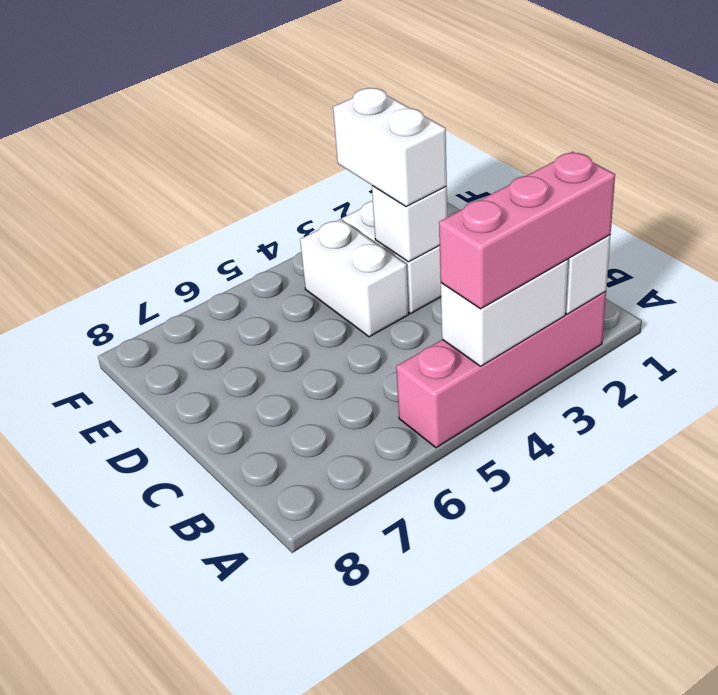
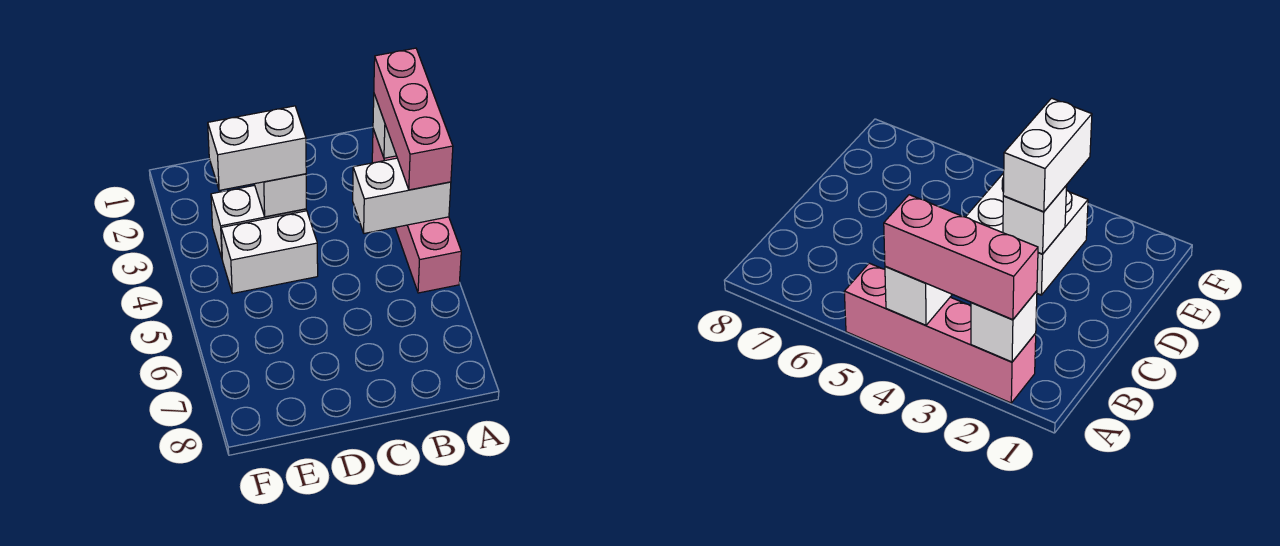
white brick A3:A4 level 2 -> white brick A4:B4 level 2

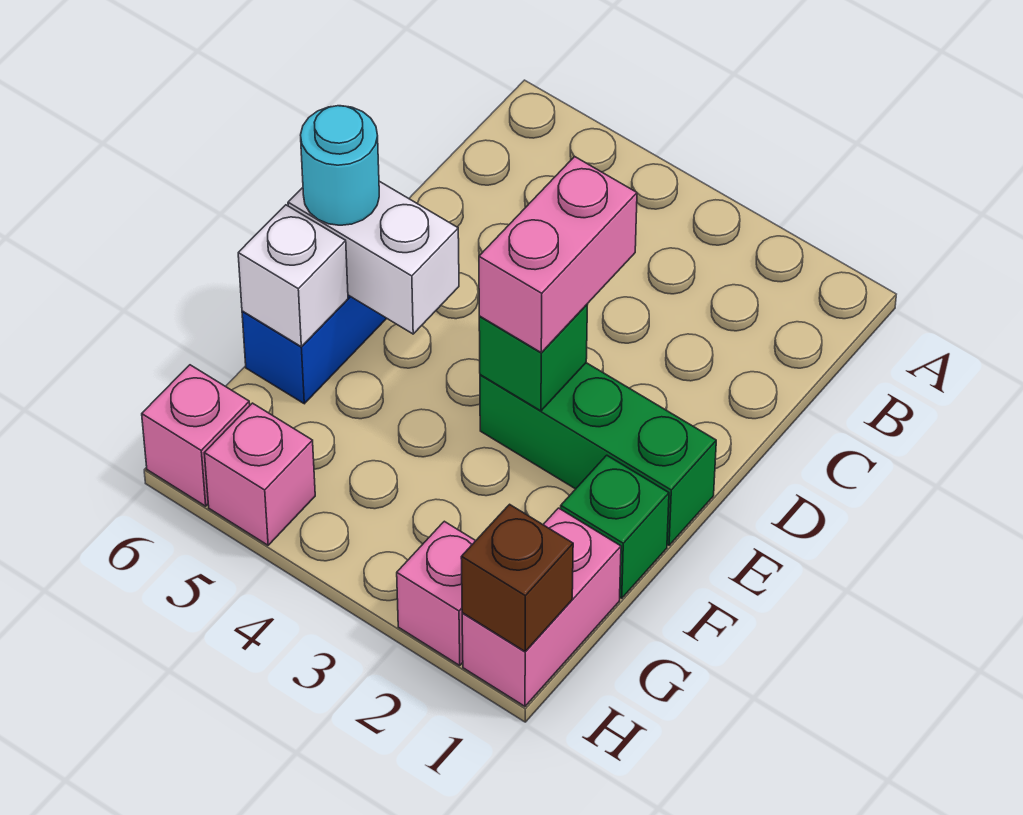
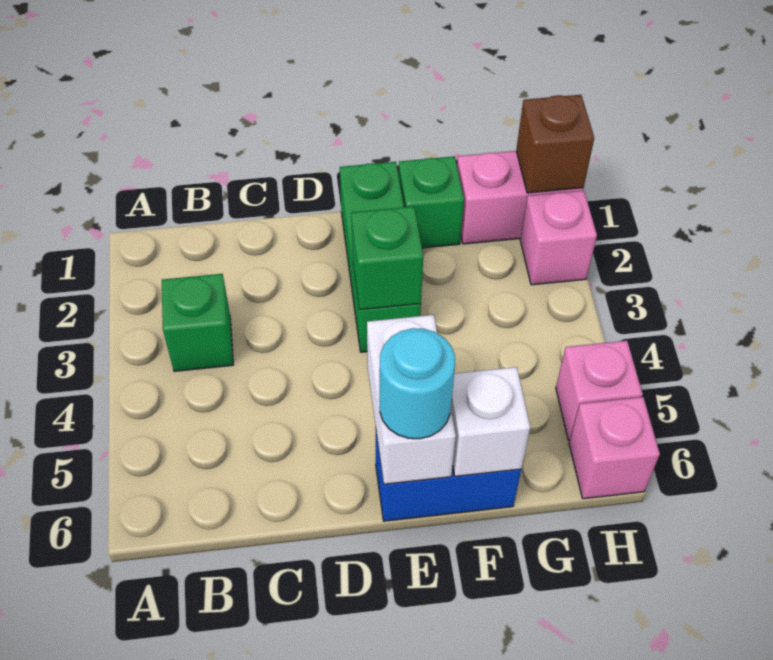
none -> green brick B3 level 1
pink brick D3:E3 level 3 -> none

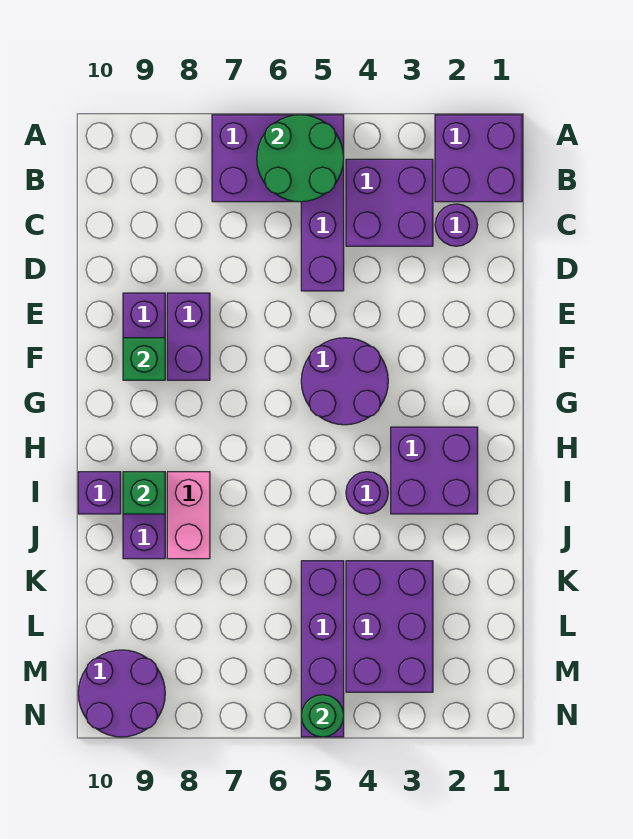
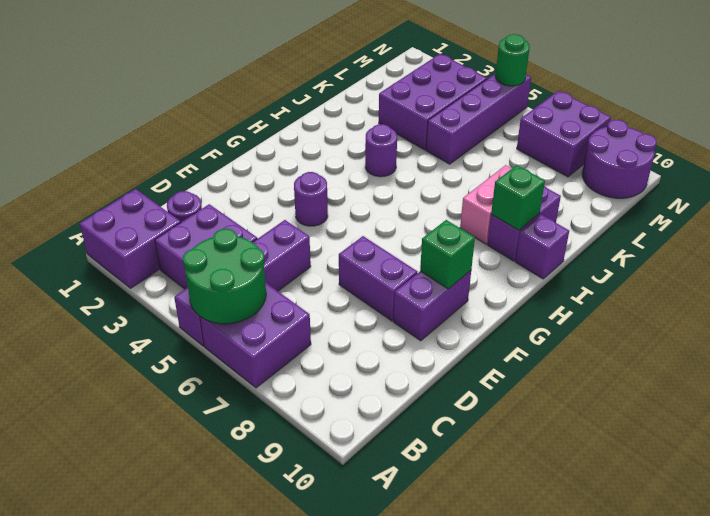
purple brick E8:F8 level 1 -> purple brick E7:E8 level 1
purple round brick F4:G5 level 1 -> purple round brick F4 level 1
purple brick H2:I3 level 1 -> purple brick M7:N8 level 1

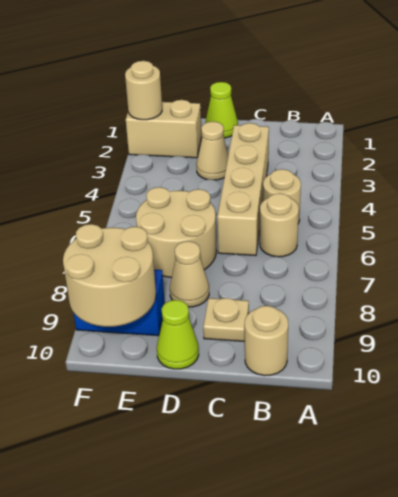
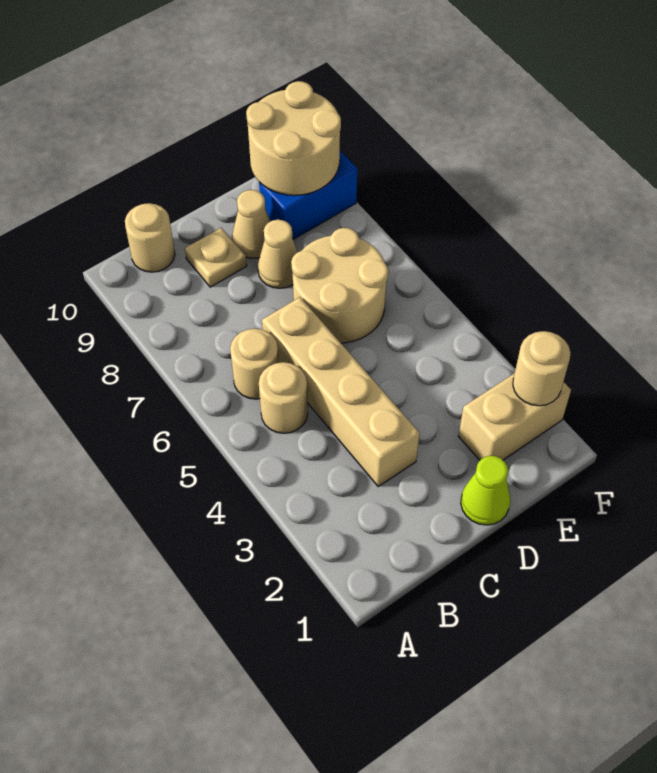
tan cone D3 level 1 -> tan cone D9 level 1
lime cone D10 level 1 -> none

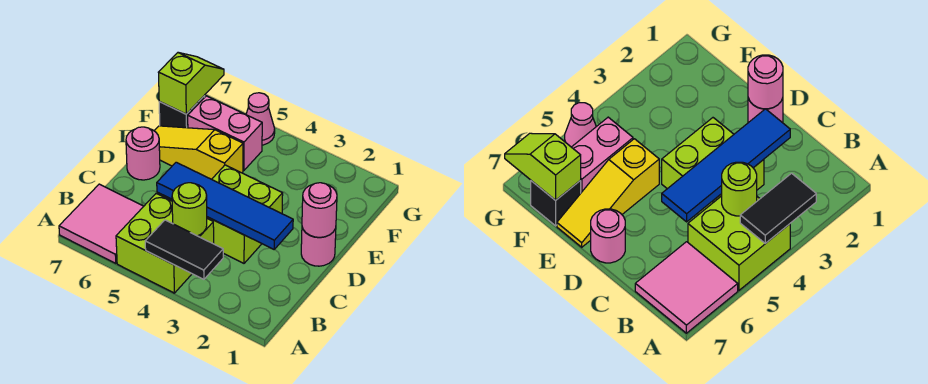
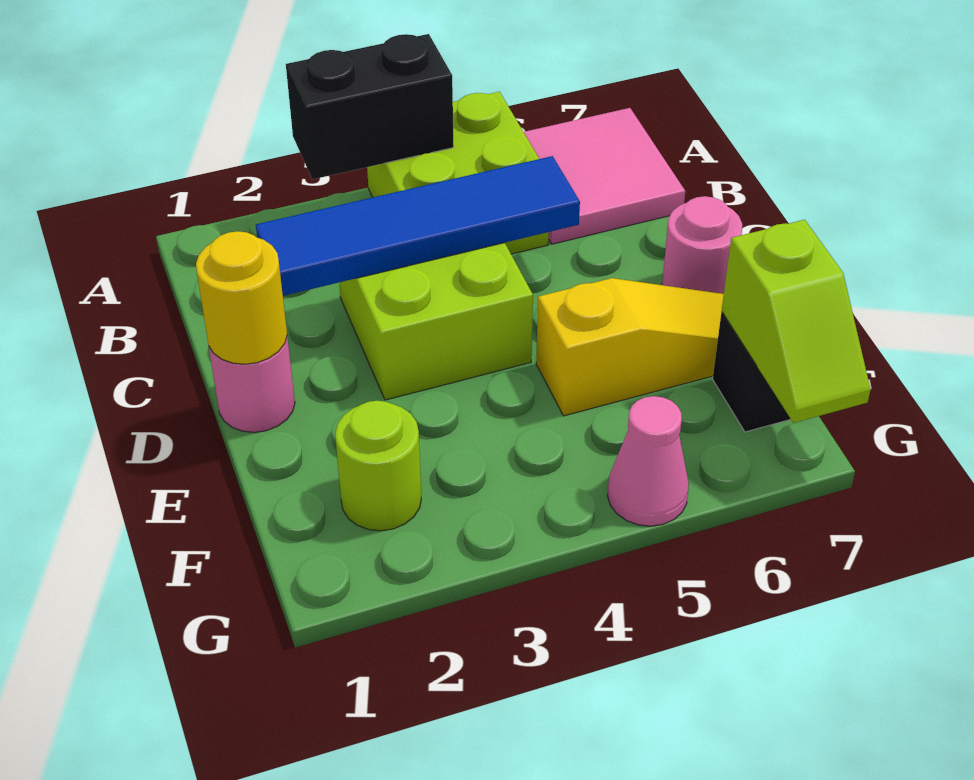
black tile A3:A4 level 2 -> black brick A3:A4 level 2
lime round brick B4 level 2 -> lime round brick F2 level 1
pink round brick D1 level 2 -> yellow round brick D1 level 2
pink brick F5:F6 level 1 -> none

* [Problem]: Type the entries above out again exactly, with no pictures.

* [Output for this task]:
white brick A3:A4 level 2 -> white brick A4:B4 level 2

none -> green brick B3 level 1
pink brick D3:E3 level 3 -> none

purple brick E8:F8 level 1 -> purple brick E7:E8 level 1
purple round brick F4:G5 level 1 -> purple round brick F4 level 1
purple brick H2:I3 level 1 -> purple brick M7:N8 level 1

tan cone D3 level 1 -> tan cone D9 level 1
lime cone D10 level 1 -> none

black tile A3:A4 level 2 -> black brick A3:A4 level 2
lime round brick B4 level 2 -> lime round brick F2 level 1
pink round brick D1 level 2 -> yellow round brick D1 level 2
pink brick F5:F6 level 1 -> none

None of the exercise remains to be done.